● **WORK ORDER**
Reproduce the entries below, please. Keep every character the same.

[Itemized modification records]
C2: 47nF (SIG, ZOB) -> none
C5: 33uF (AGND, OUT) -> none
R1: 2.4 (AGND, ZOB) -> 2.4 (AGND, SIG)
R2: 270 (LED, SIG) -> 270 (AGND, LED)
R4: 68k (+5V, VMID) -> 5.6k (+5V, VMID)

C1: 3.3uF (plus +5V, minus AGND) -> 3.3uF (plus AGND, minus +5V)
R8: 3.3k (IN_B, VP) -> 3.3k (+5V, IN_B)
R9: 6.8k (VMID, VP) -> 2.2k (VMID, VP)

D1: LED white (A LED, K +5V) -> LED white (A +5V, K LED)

● **TASK SOLUTION**
C2: 47nF (SIG, ZOB) -> none
C5: 33uF (AGND, OUT) -> none
R1: 2.4 (AGND, ZOB) -> 2.4 (AGND, SIG)
R2: 270 (LED, SIG) -> 270 (AGND, LED)
R4: 68k (+5V, VMID) -> 5.6k (+5V, VMID)

C1: 3.3uF (plus +5V, minus AGND) -> 3.3uF (plus AGND, minus +5V)
R8: 3.3k (IN_B, VP) -> 3.3k (+5V, IN_B)
R9: 6.8k (VMID, VP) -> 2.2k (VMID, VP)

D1: LED white (A LED, K +5V) -> LED white (A +5V, K LED)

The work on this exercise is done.